Collection entries:
################
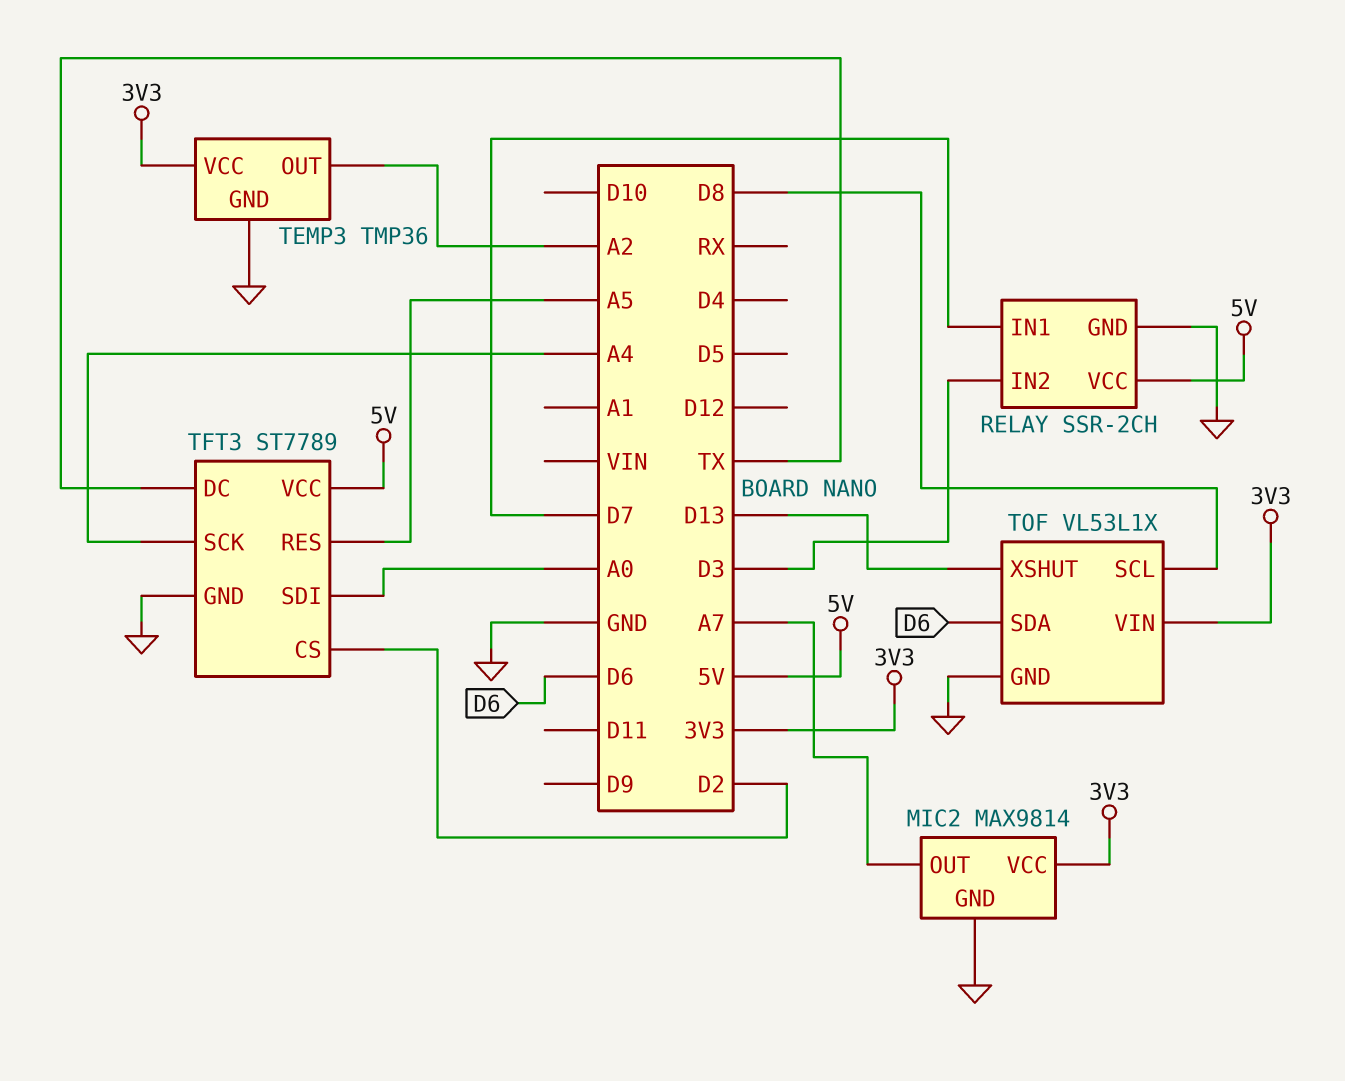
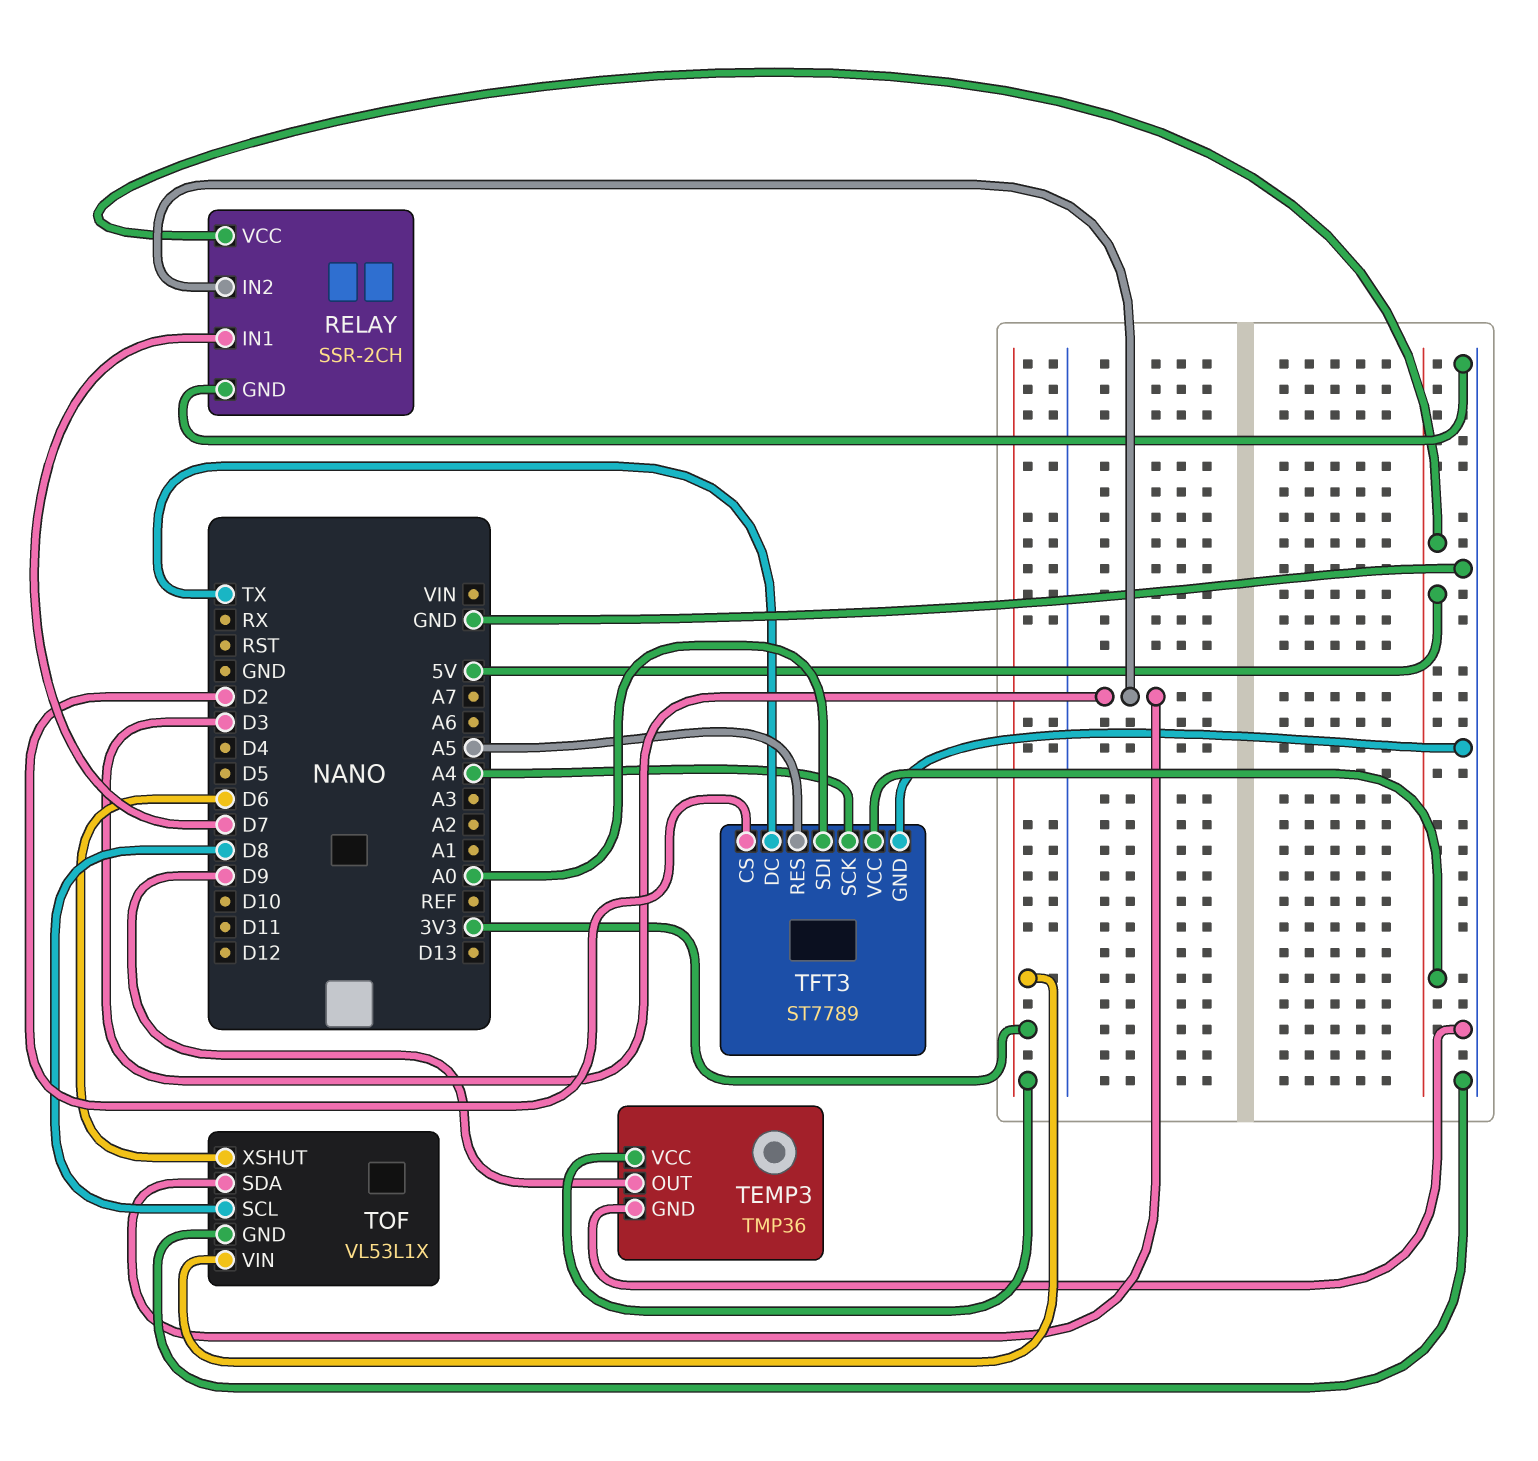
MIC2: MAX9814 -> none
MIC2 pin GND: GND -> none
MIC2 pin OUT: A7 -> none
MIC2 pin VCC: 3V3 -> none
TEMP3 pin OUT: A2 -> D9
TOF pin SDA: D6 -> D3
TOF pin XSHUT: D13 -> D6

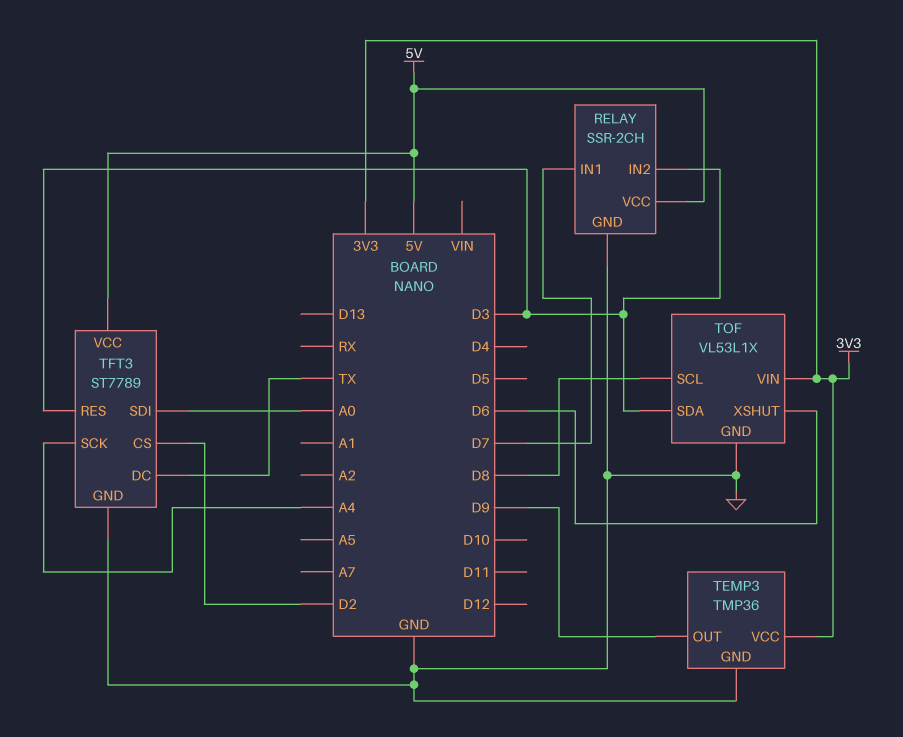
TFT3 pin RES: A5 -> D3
################
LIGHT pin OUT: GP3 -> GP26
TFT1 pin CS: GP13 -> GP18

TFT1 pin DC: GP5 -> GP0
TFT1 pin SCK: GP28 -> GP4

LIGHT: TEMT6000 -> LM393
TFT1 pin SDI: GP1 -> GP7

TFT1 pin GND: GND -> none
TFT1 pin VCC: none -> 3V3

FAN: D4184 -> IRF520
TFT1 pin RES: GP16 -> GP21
################
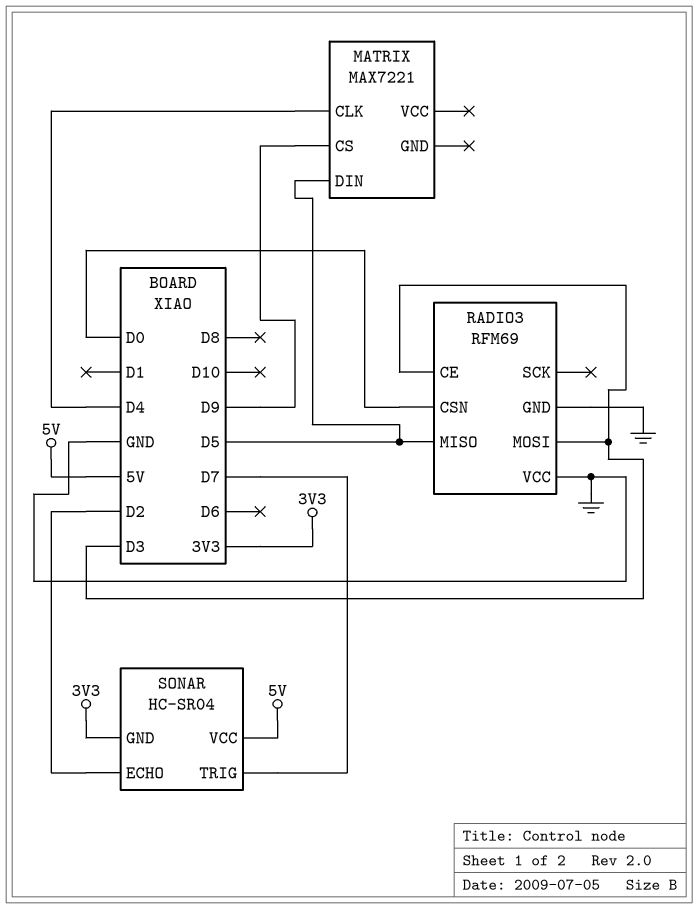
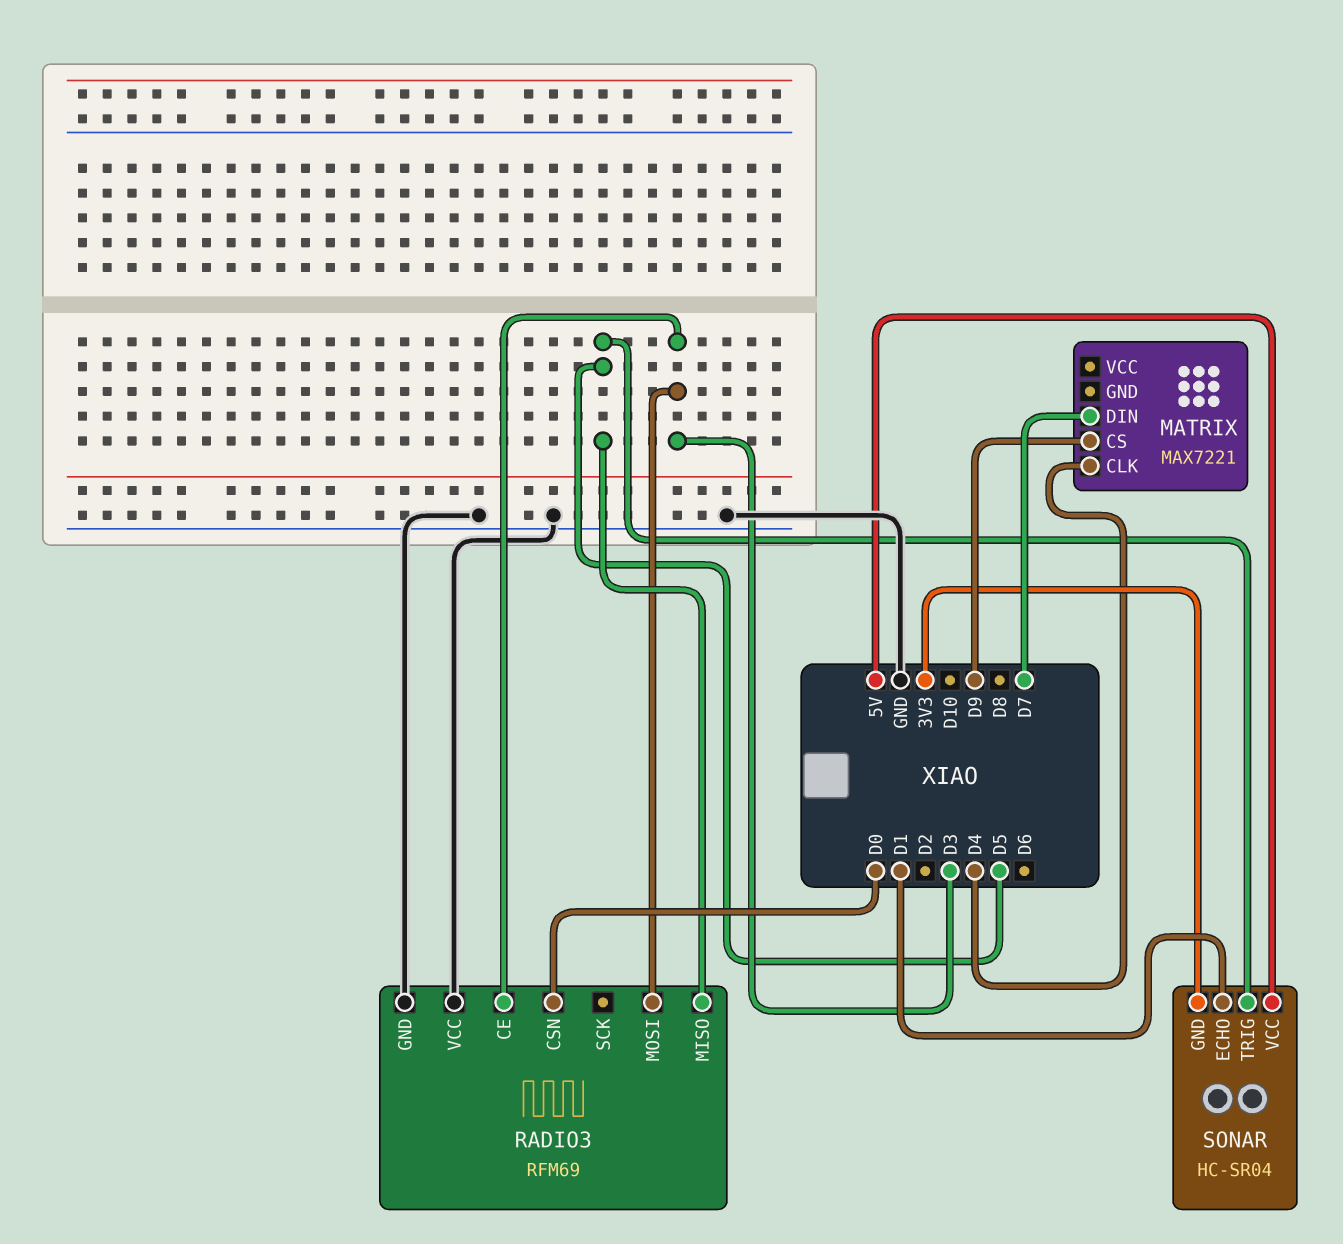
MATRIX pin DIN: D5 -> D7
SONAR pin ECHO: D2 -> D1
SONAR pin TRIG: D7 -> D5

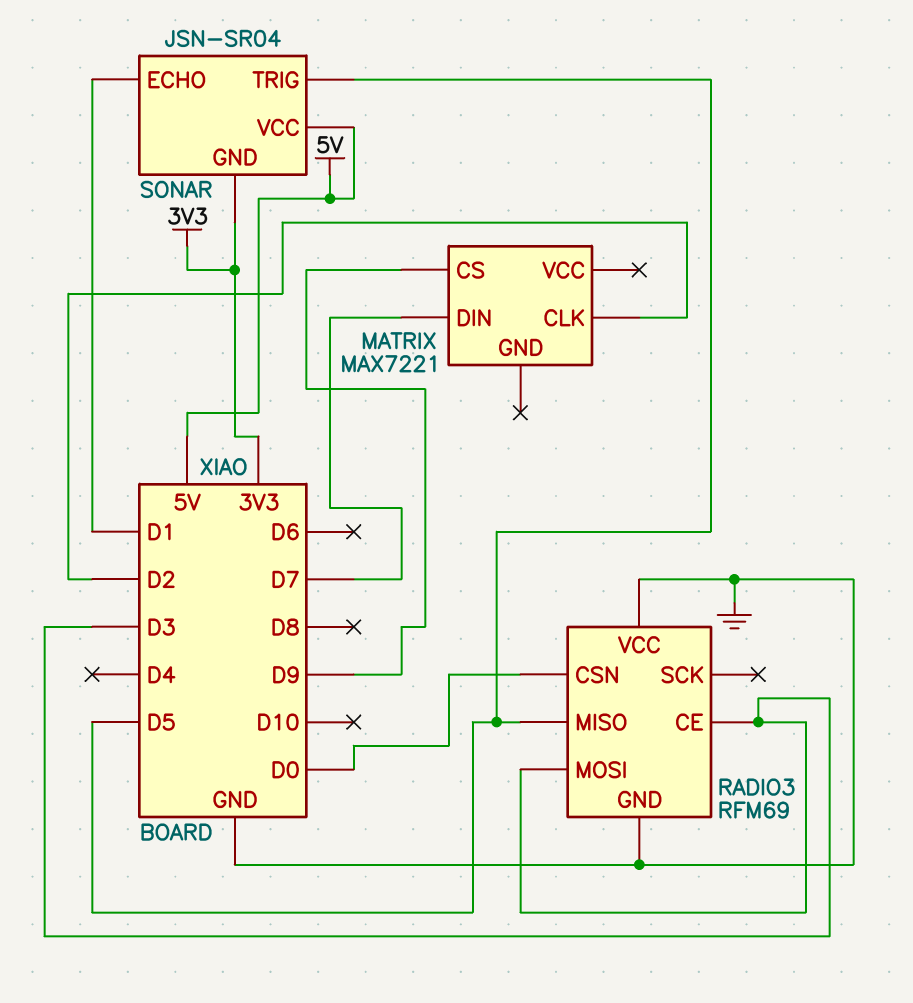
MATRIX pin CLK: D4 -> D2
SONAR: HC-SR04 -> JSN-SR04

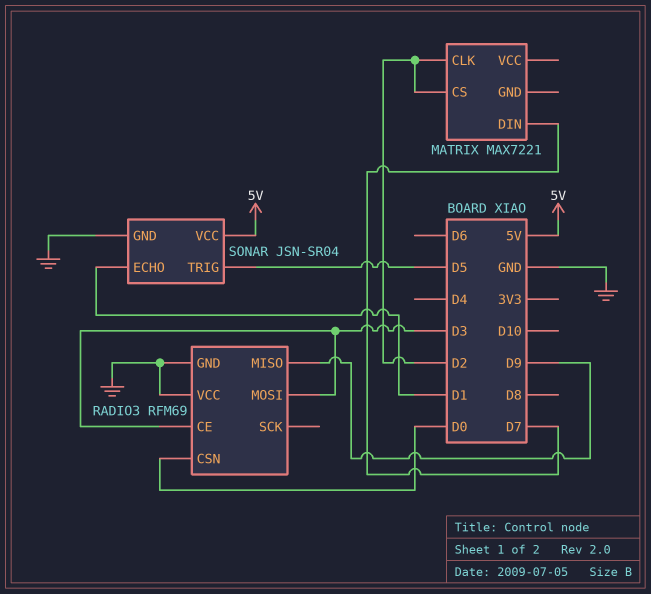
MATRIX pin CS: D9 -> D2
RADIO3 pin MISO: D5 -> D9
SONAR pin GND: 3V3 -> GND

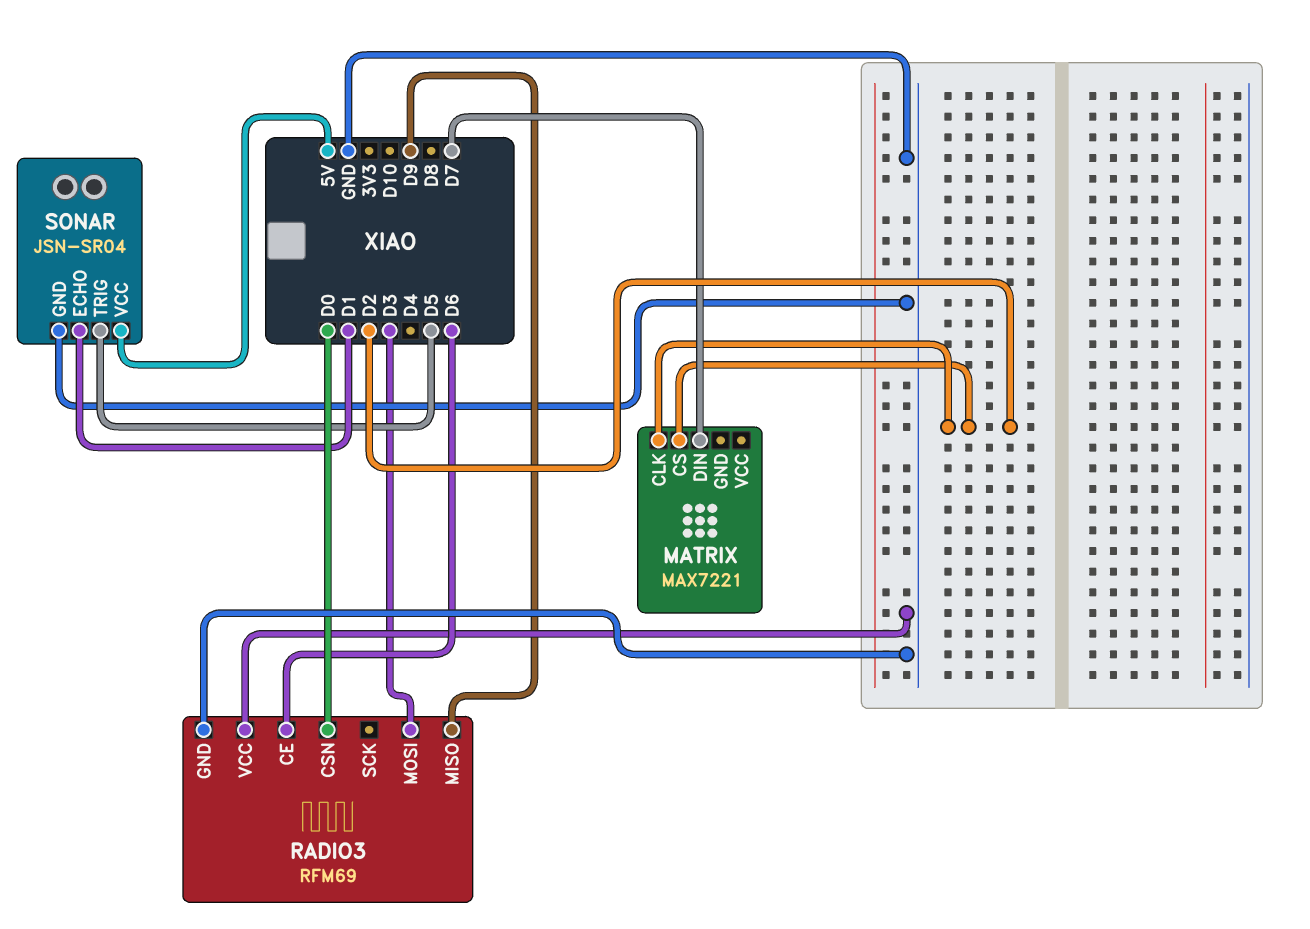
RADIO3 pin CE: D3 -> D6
################
Find all the lines with "SONAR" in the data and copy them.

» RESPONSE BELOW:
SONAR pin ECHO: D2 -> D1
SONAR pin TRIG: D7 -> D5
SONAR: HC-SR04 -> JSN-SR04
SONAR pin GND: 3V3 -> GND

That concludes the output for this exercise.